### SUPPLIED INFORMATION
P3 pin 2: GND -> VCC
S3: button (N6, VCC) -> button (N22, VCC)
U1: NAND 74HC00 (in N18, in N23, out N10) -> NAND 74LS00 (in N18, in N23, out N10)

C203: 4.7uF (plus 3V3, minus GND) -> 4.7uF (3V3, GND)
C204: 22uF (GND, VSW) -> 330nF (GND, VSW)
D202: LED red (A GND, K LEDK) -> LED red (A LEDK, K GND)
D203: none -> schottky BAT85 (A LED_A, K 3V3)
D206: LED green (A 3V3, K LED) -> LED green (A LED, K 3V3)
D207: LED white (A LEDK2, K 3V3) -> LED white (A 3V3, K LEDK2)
---
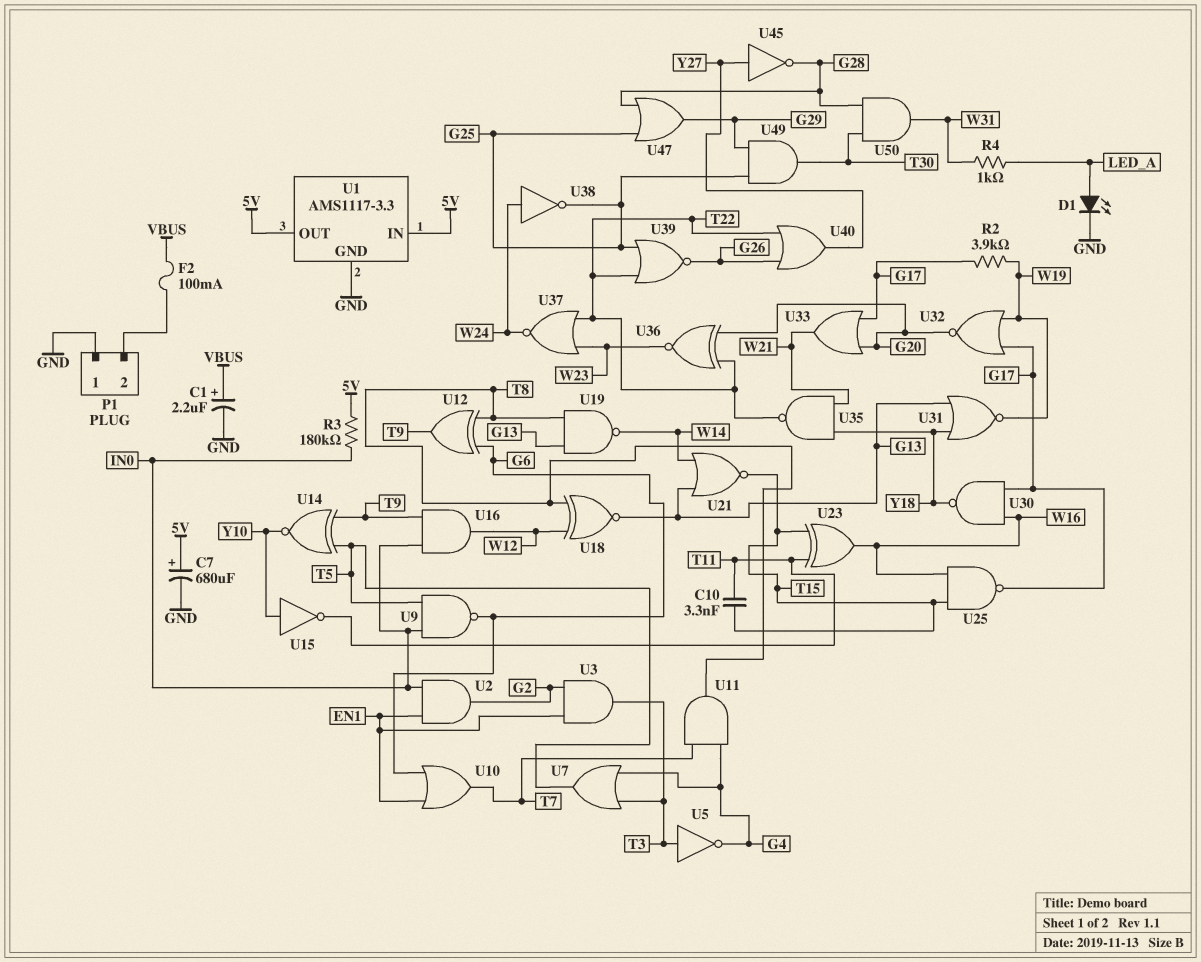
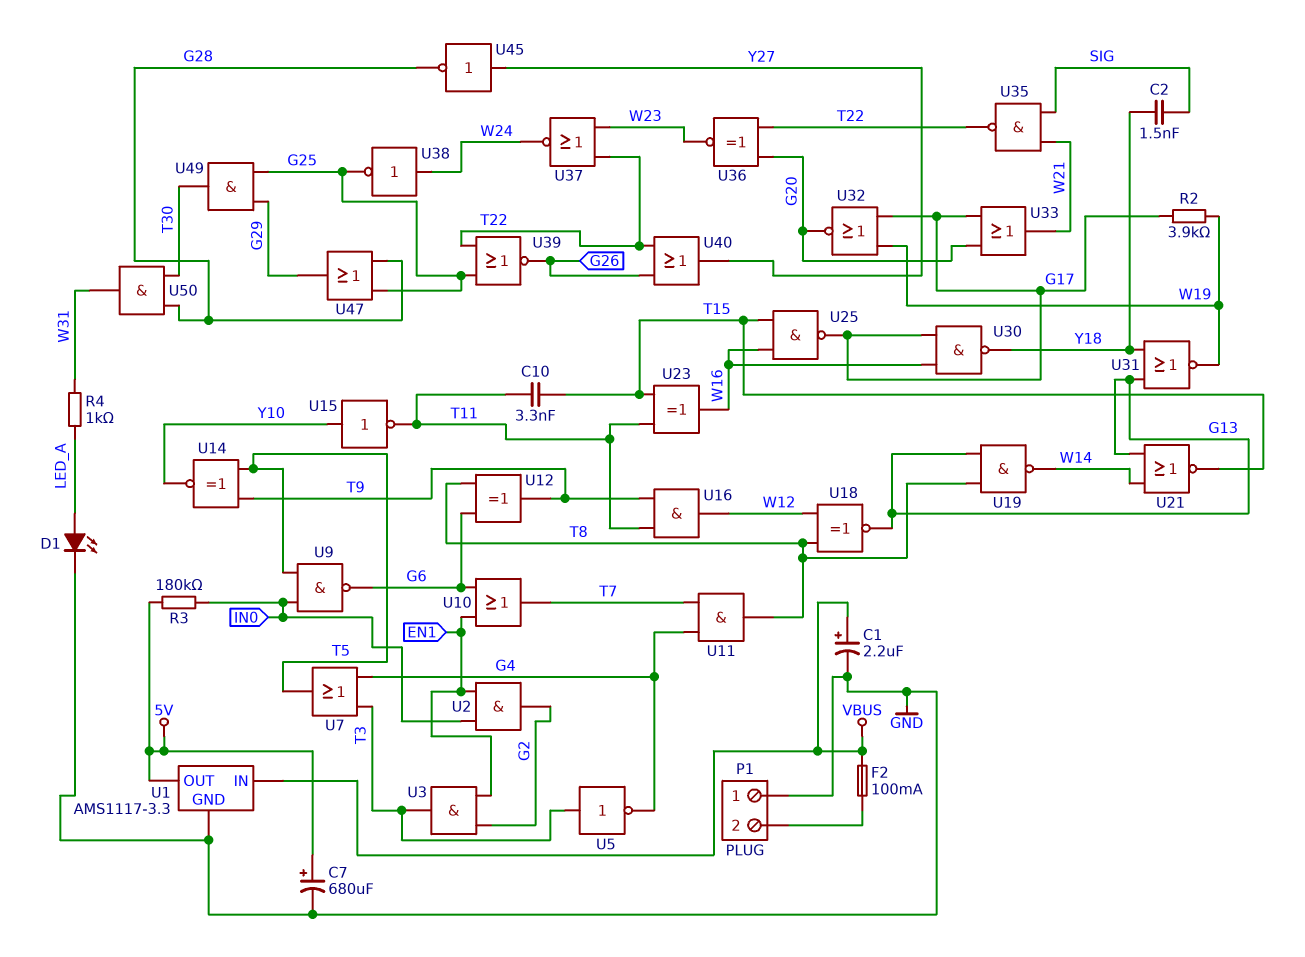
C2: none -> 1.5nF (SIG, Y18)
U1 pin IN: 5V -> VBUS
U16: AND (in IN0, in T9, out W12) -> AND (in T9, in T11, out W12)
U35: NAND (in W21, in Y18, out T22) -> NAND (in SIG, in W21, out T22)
--
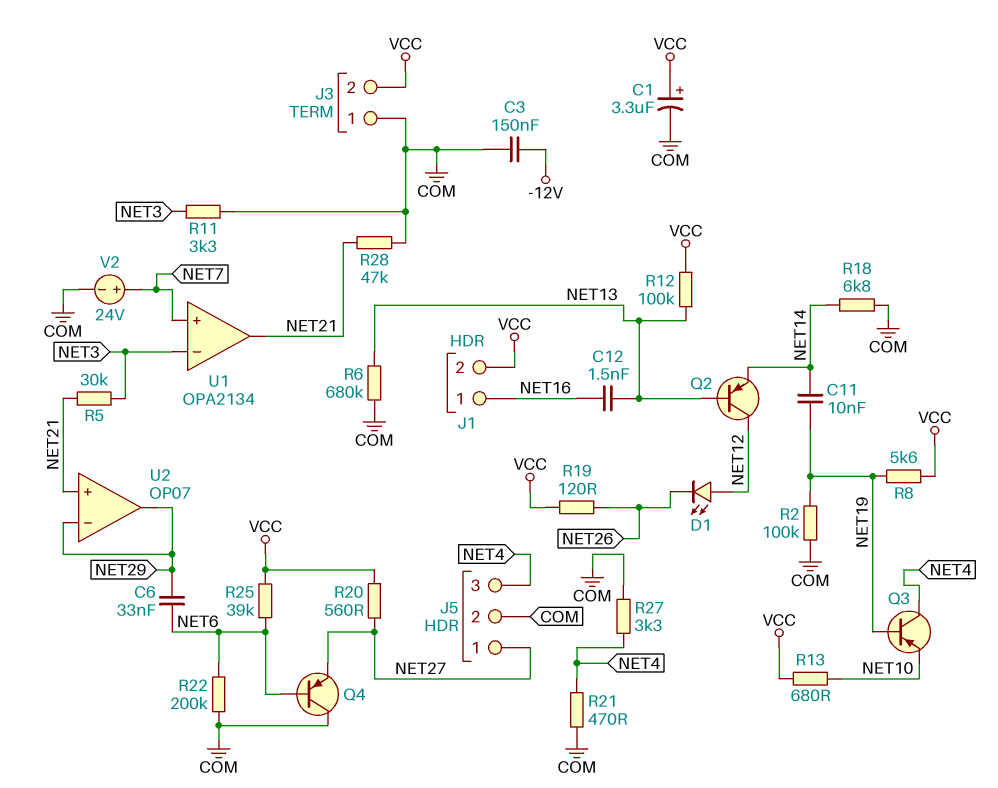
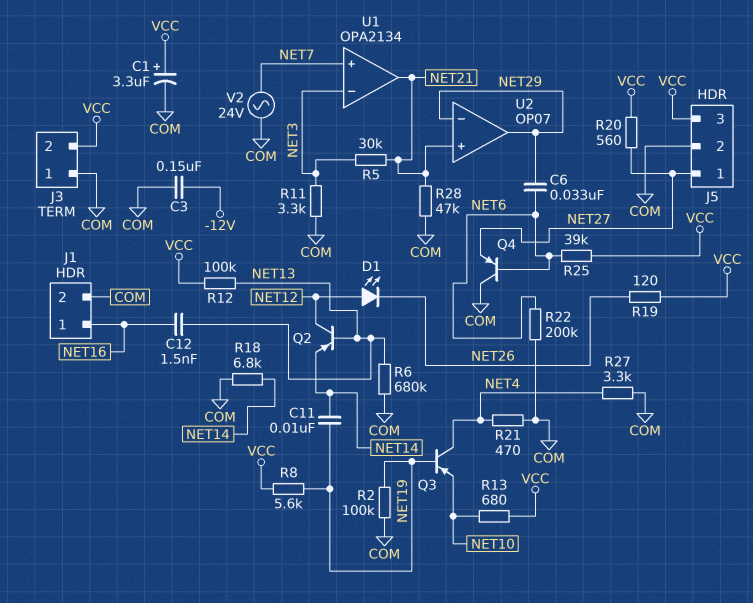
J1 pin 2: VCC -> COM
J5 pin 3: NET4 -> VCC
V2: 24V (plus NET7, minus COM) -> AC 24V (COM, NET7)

### INSTRUCTIONS TO FOLLOW
Among the entries above, copy exactly only the lines starting with the one containing "P3 pin 2: GND -> VCC" and going through the one containing "D207: LED white", both ends included.

### RESULT FOR THIS EXERCISE
P3 pin 2: GND -> VCC
S3: button (N6, VCC) -> button (N22, VCC)
U1: NAND 74HC00 (in N18, in N23, out N10) -> NAND 74LS00 (in N18, in N23, out N10)

C203: 4.7uF (plus 3V3, minus GND) -> 4.7uF (3V3, GND)
C204: 22uF (GND, VSW) -> 330nF (GND, VSW)
D202: LED red (A GND, K LEDK) -> LED red (A LEDK, K GND)
D203: none -> schottky BAT85 (A LED_A, K 3V3)
D206: LED green (A 3V3, K LED) -> LED green (A LED, K 3V3)
D207: LED white (A LEDK2, K 3V3) -> LED white (A 3V3, K LEDK2)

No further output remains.